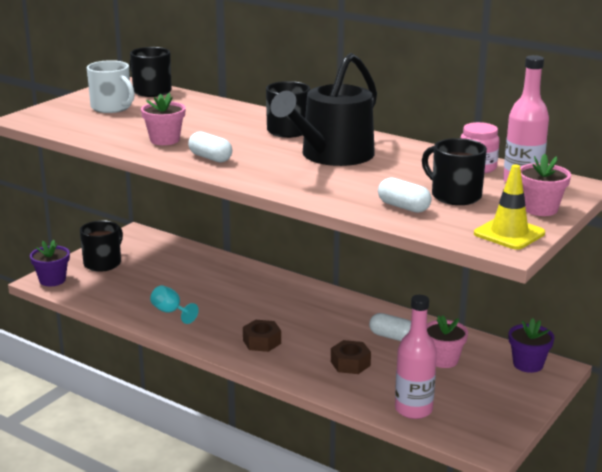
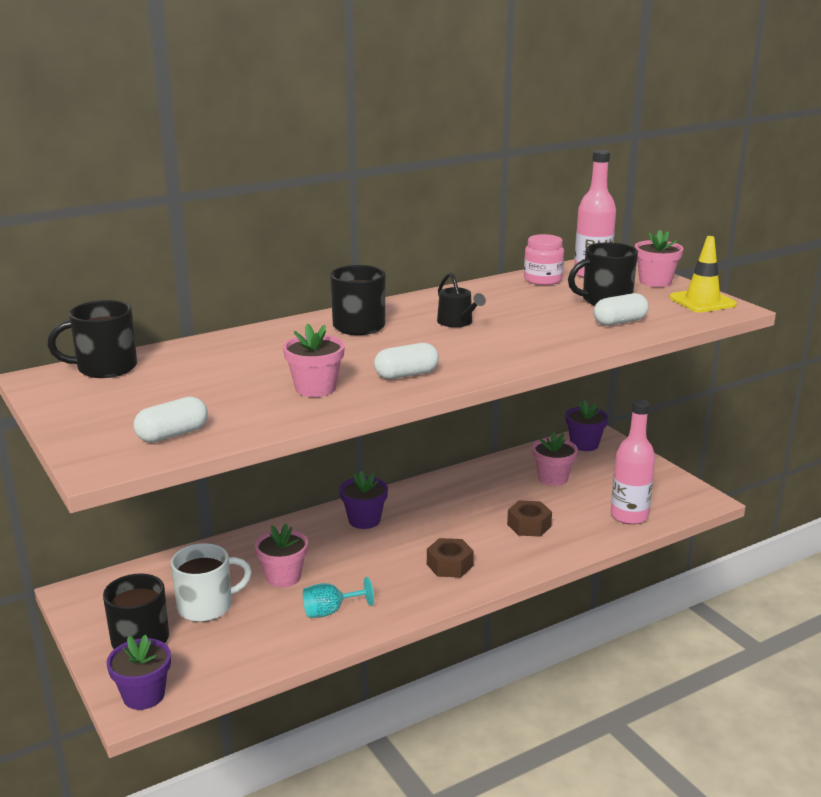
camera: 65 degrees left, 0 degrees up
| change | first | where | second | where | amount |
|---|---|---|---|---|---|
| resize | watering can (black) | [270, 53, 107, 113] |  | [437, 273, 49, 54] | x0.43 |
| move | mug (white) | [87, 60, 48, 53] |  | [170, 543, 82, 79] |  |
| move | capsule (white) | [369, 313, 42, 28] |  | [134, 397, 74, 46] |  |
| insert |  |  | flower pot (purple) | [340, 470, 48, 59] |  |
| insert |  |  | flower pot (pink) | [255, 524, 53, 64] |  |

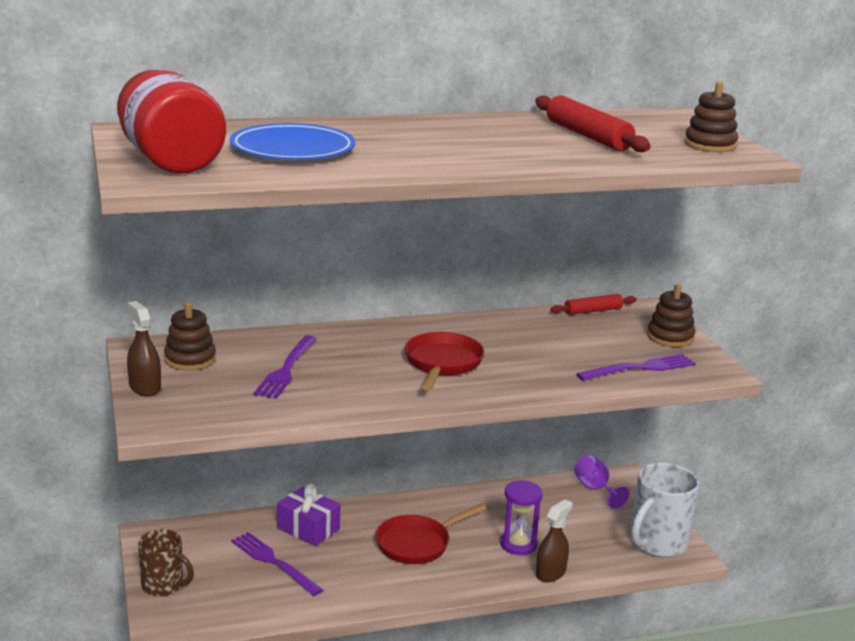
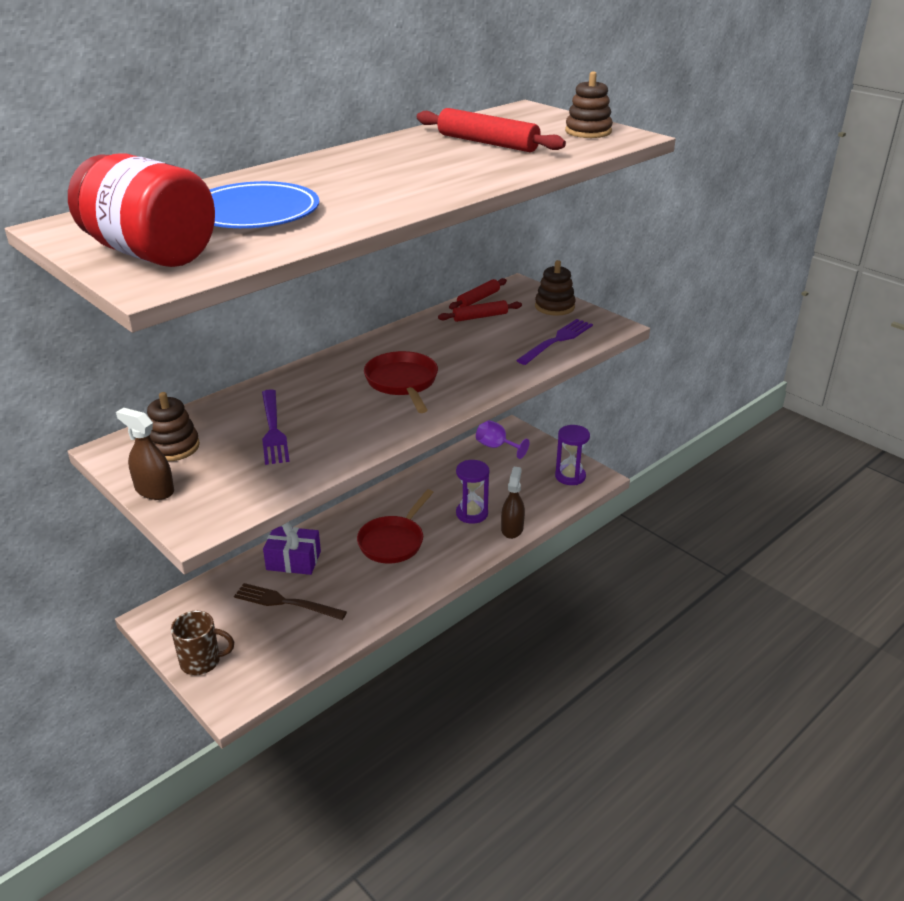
camera: 25 degrees left, 10 degrees up
| change | first | where | second | where | amount |
|---|---|---|---|---|---|
| replace | mug (white) | [630, 463, 69, 94] | hourglass (purple) | [555, 425, 35, 60] |  |
| recolor | fork (purple) | [231, 532, 92, 64] | fork (brown) | [234, 583, 113, 37] |  |
| insert |  |  | rolling pin (red) | [438, 300, 84, 22] |  |

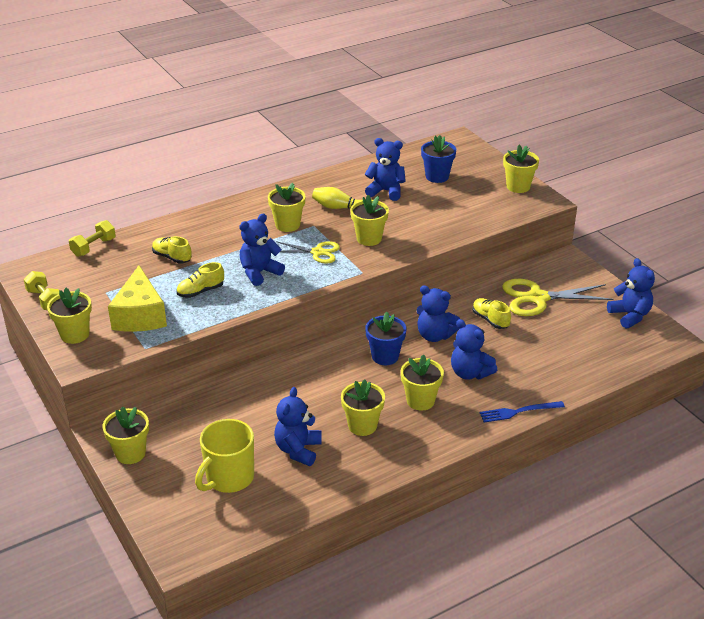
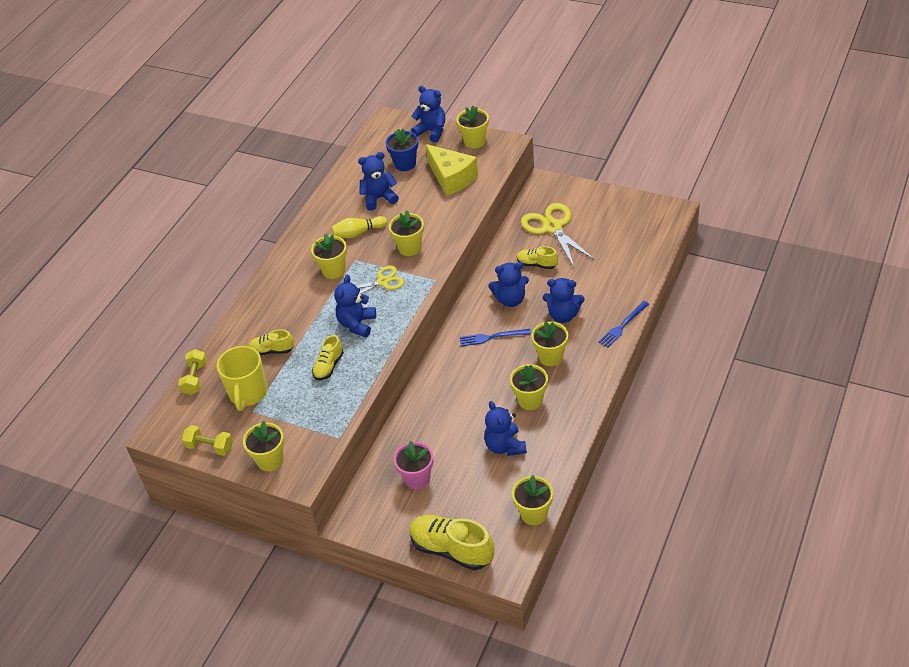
camera: 30 degrees left, 10 degrees up
| change | first | where | second | where | amount |
|---|---|---|---|---|---|
| move | teddy bear (blue) | [607, 258, 48, 70] |  | [411, 86, 34, 56] |  |
| move | cheese (yellow) | [108, 266, 59, 66] |  | [425, 144, 53, 52] |  |
| rotate | scissors (yellow) | [502, 279, 111, 37] |  | [521, 203, 75, 64] | 105 degrees clockwise |
| replace | flower pot (blue) | [365, 312, 41, 53] | fork (blue) | [460, 329, 71, 17] |  |
| move | flower pot (yellow) | [102, 407, 47, 57] |  | [512, 475, 41, 50] |  |
| move | mug (yellow) | [195, 419, 59, 74] |  | [217, 346, 51, 65] |  |
| insert |  |  | flower pot (pink) | [394, 441, 39, 48] |  |
| insert |  |  | shoe (yellow) | [409, 515, 85, 55] |  |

§ To do
Copy each line of the listing that carries the word "yellow".

§ Reply
| move | cheese (yellow) | [108, 266, 59, 66] |  | [425, 144, 53, 52] |  |
| rotate | scissors (yellow) | [502, 279, 111, 37] |  | [521, 203, 75, 64] | 105 degrees clockwise |
| move | flower pot (yellow) | [102, 407, 47, 57] |  | [512, 475, 41, 50] |  |
| move | mug (yellow) | [195, 419, 59, 74] |  | [217, 346, 51, 65] |  |
| insert |  |  | shoe (yellow) | [409, 515, 85, 55] |  |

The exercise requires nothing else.